■ Task statement
Each line from the one containing "(309, 162) = (279, 208): green" through the final line of the data below must be repeated exactly.

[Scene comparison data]

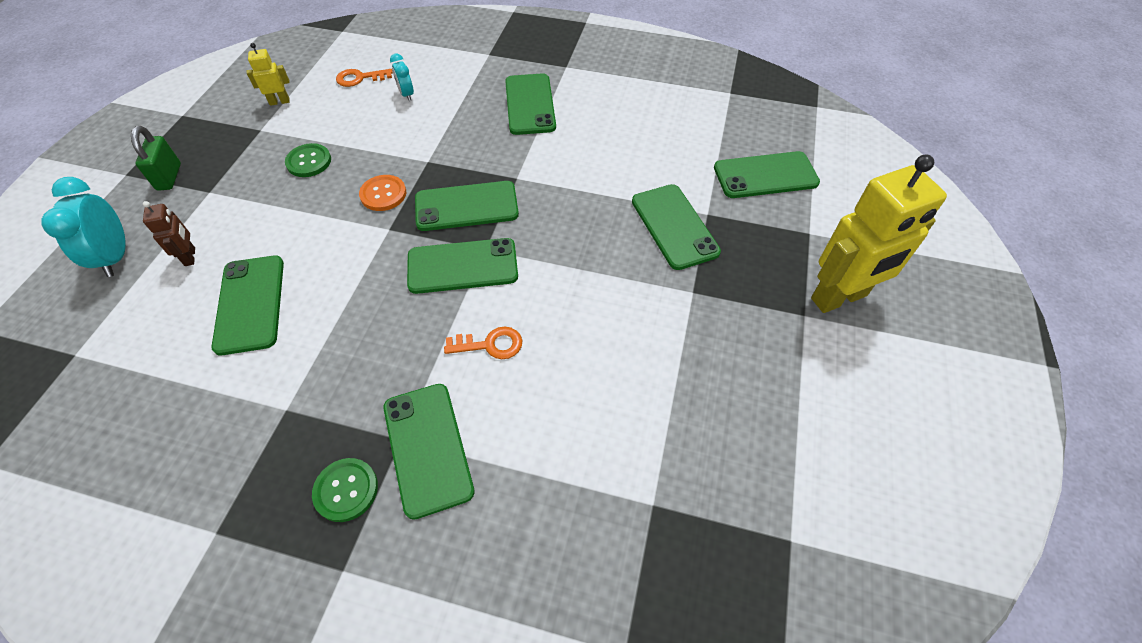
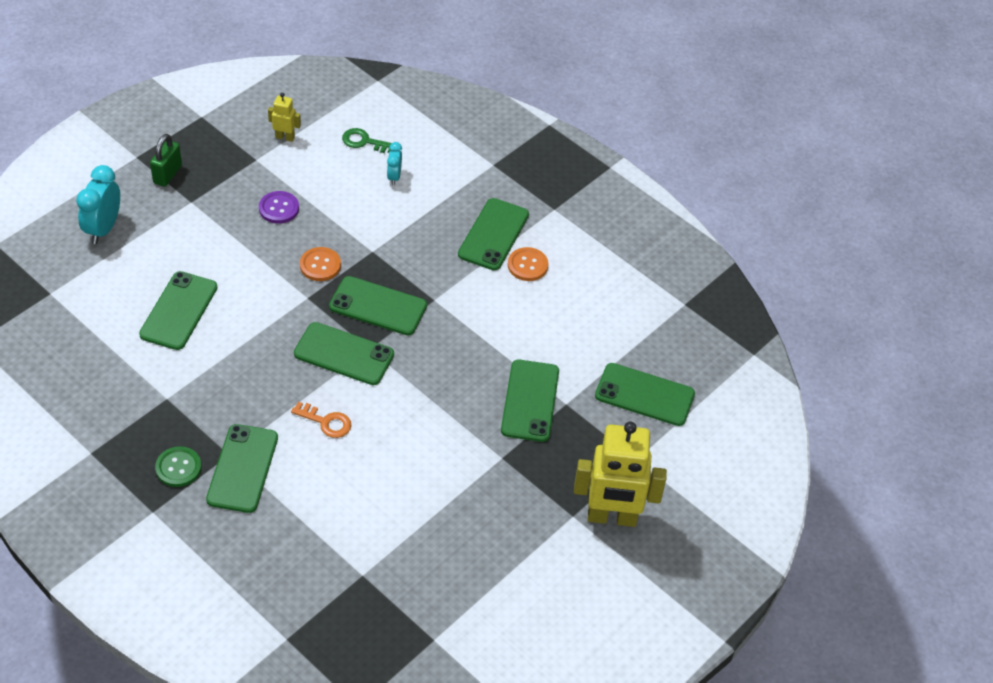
camera: 25 degrees right, 5 degrees down
(190, 257) = (154, 253): brown robot -> none
(309, 162) = (279, 208): green button -> purple button
(360, 78) = (364, 141): orange key -> green key
(578, 116) = (527, 265): none -> orange button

■ Task output
(309, 162) = (279, 208): green button -> purple button
(360, 78) = (364, 141): orange key -> green key
(578, 116) = (527, 265): none -> orange button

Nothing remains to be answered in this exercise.